- TASK INSTRUCTIONS: Exact copy, no pictures: set down the lines from the one holding "(1078, 422) = (667, 164): purple" through the final line of the records below.

- INPUT FOR THIS TASK:

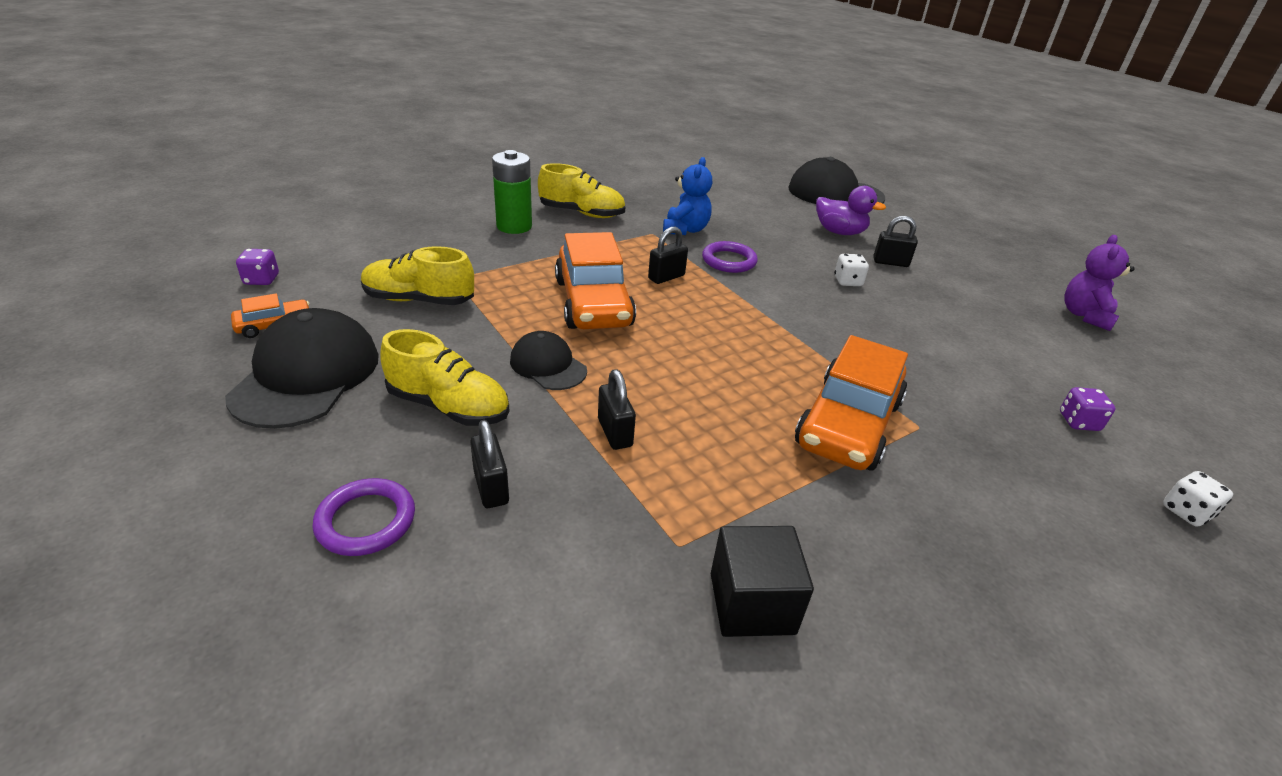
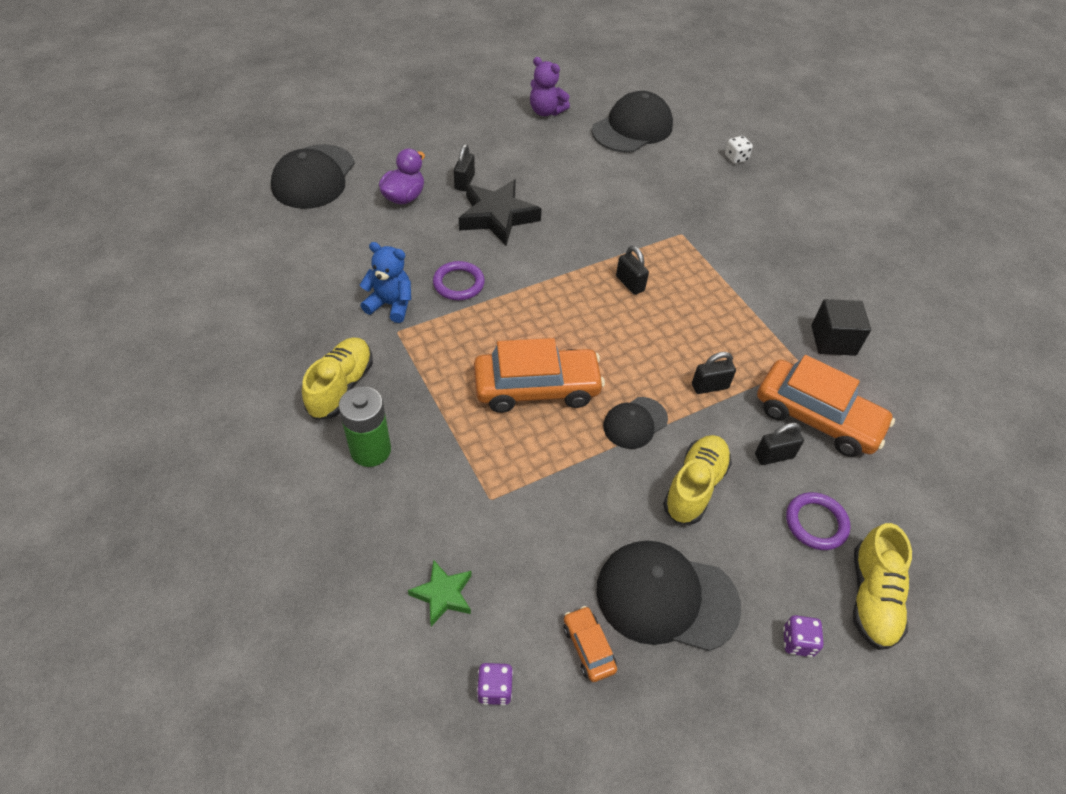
camera: 85 degrees left, 15 degrees up
(361, 258) = (443, 594): none -> green star
(419, 300) = (535, 525): yellow shoe -> yellow shoe (872, 597)
(666, 277) = (489, 332): black padlock -> black padlock (630, 284)
(847, 281) = (497, 216): white dice -> black star
(848, 424) = (683, 266): orange car -> orange car (817, 417)
(1078, 422) = (667, 164): purple dice -> purple dice (797, 642)
(1134, 390) = (632, 128): none -> black cap

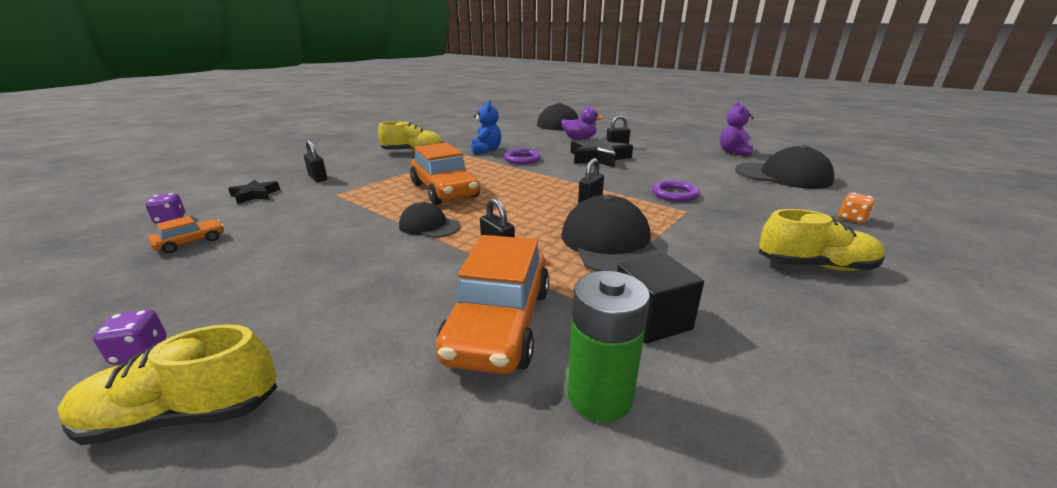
camera: 70 degrees right, 25 degrees down
(370, 450) = (368, 164): green battery -> green battery (599, 396)
(443, 594) = (255, 195): green star -> black star
(666, 597) = (231, 266): black cap -> black cap (610, 244)
(694, 487) = (363, 261): yellow shoe -> yellow shoe (814, 266)
(736, 158) = (852, 219): white dice -> orange dice
(774, 456) = (420, 300): black padlock -> black padlock (318, 178)
(816, 523) = (321, 344): purple ring -> purple ring (674, 194)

- WRITTEN SOLUTION:
(1078, 422) = (667, 164): purple dice -> purple dice (797, 642)
(1134, 390) = (632, 128): none -> black cap

camera: 70 degrees right, 25 degrees down
(370, 450) = (368, 164): green battery -> green battery (599, 396)
(443, 594) = (255, 195): green star -> black star
(666, 597) = (231, 266): black cap -> black cap (610, 244)
(694, 487) = (363, 261): yellow shoe -> yellow shoe (814, 266)
(736, 158) = (852, 219): white dice -> orange dice
(774, 456) = (420, 300): black padlock -> black padlock (318, 178)
(816, 523) = (321, 344): purple ring -> purple ring (674, 194)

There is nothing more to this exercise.